PROBLEM STATEMENT
What you write should match, word for word, the lines from the one containing "parser.html: [102,834,146,891] ->" through the end of the data, with no pictures.

DATA FOR THIS TASK

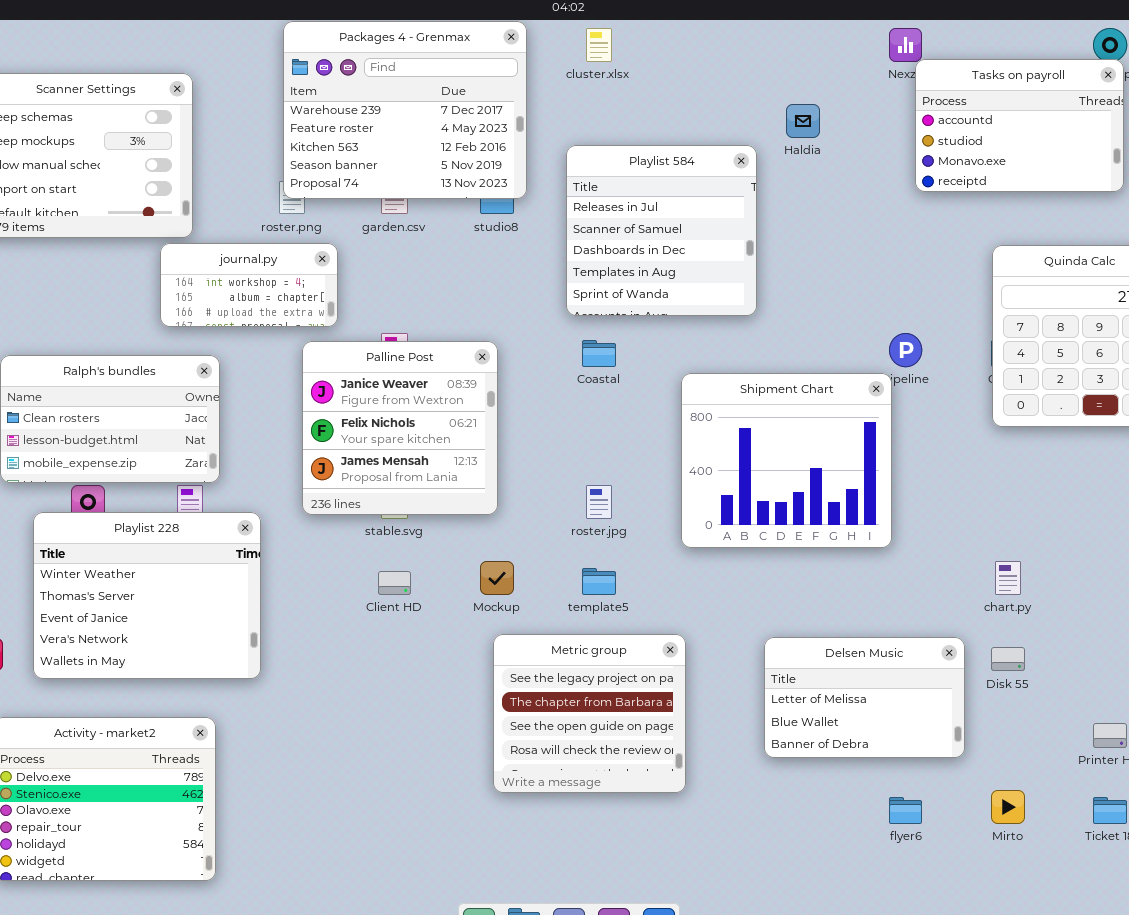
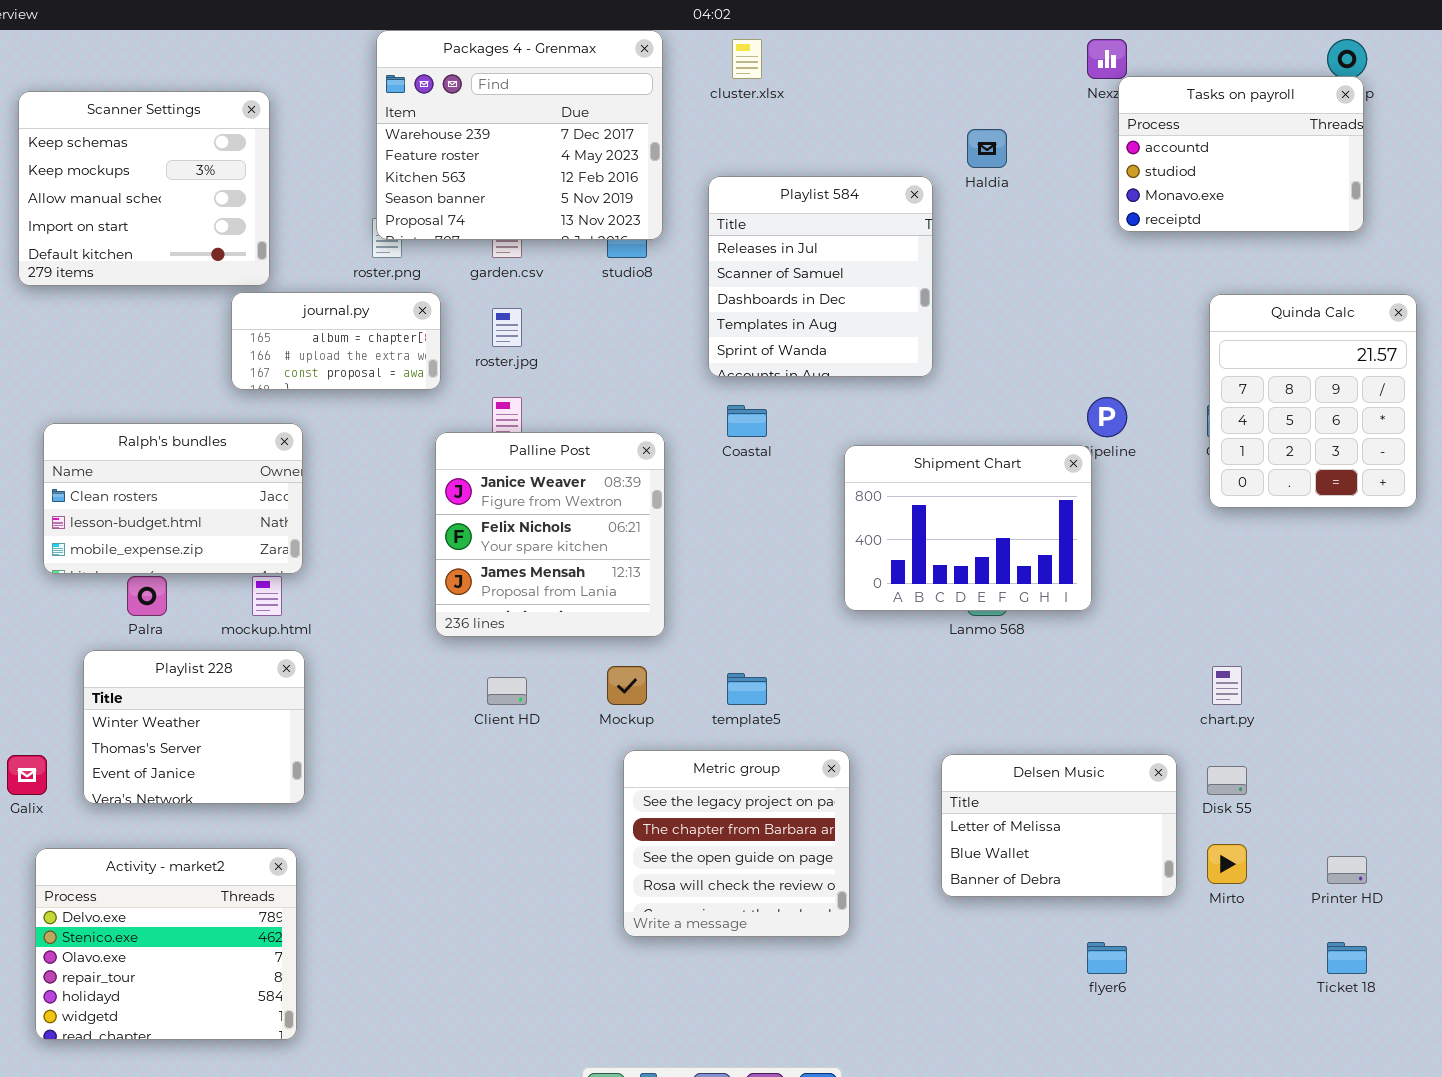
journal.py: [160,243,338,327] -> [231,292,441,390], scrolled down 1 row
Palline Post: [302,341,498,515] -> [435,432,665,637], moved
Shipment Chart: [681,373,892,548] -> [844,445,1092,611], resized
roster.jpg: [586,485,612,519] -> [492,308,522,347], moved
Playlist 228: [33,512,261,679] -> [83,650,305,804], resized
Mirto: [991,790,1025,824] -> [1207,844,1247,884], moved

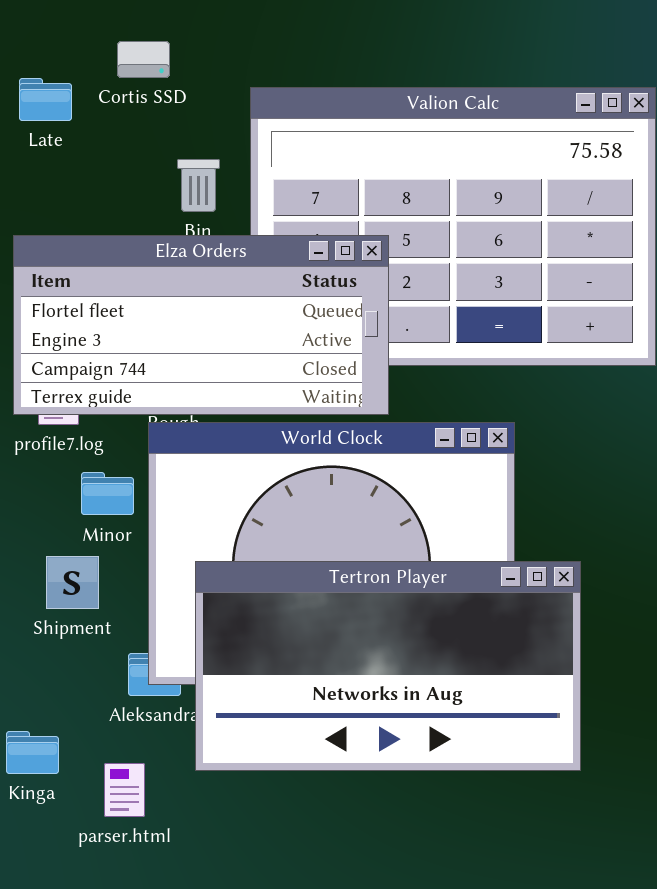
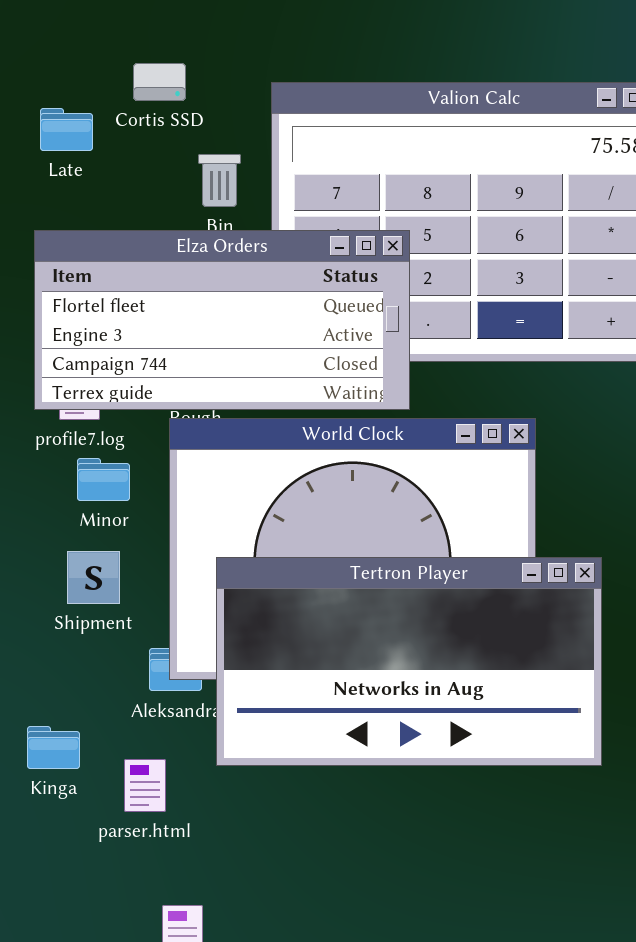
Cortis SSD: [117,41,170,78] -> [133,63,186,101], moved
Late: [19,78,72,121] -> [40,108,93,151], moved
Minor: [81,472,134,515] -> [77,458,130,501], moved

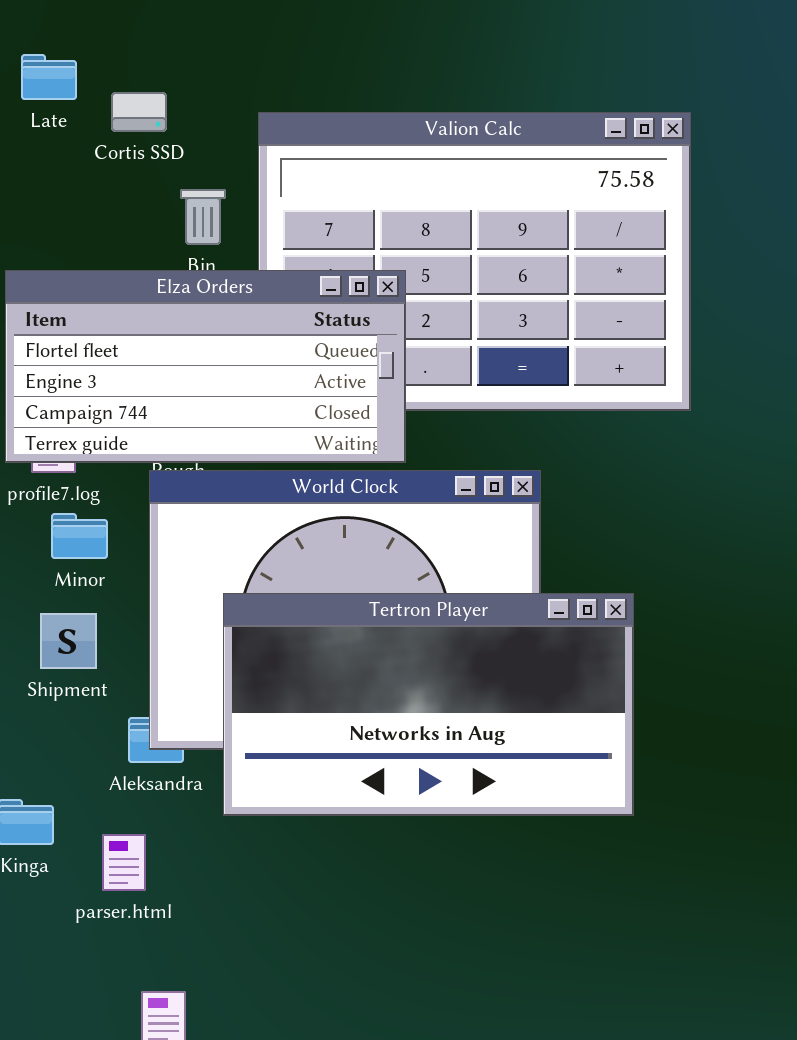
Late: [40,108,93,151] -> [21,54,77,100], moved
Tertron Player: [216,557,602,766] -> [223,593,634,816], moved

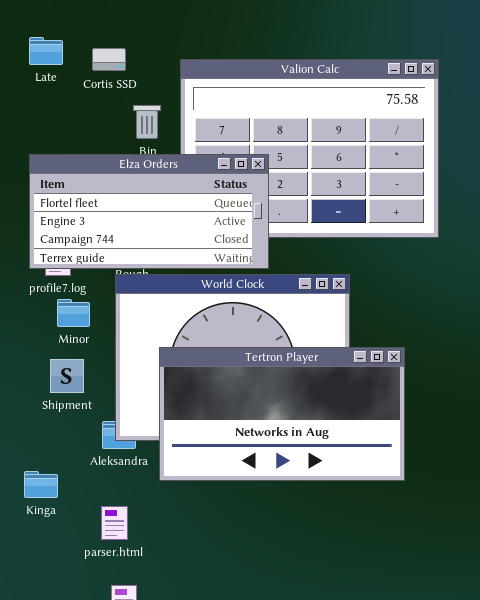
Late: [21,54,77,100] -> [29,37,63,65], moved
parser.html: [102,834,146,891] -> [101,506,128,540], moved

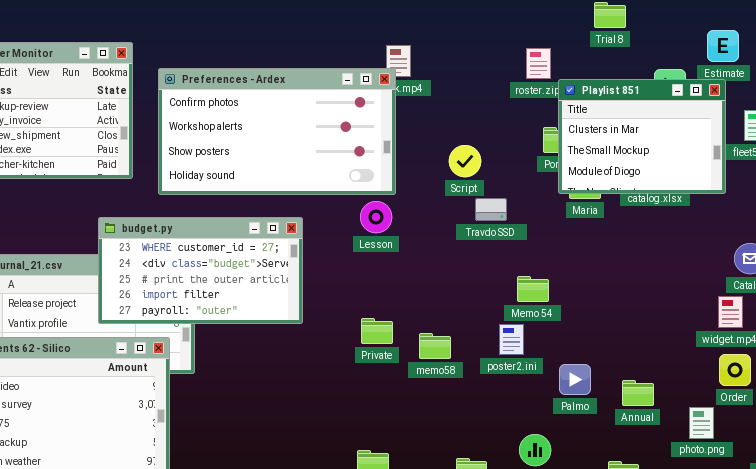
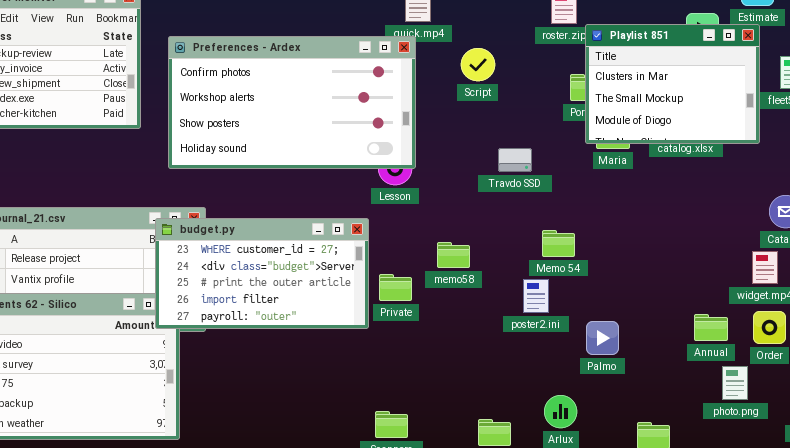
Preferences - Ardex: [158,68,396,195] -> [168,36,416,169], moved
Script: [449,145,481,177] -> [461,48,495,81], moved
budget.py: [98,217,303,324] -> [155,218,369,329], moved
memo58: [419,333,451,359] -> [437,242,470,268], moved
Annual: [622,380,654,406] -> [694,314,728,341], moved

REPLY
parser.html: [102,834,146,891] -> [101,506,128,540], moved

Preferences - Ardex: [158,68,396,195] -> [168,36,416,169], moved
Script: [449,145,481,177] -> [461,48,495,81], moved
budget.py: [98,217,303,324] -> [155,218,369,329], moved
memo58: [419,333,451,359] -> [437,242,470,268], moved
Annual: [622,380,654,406] -> [694,314,728,341], moved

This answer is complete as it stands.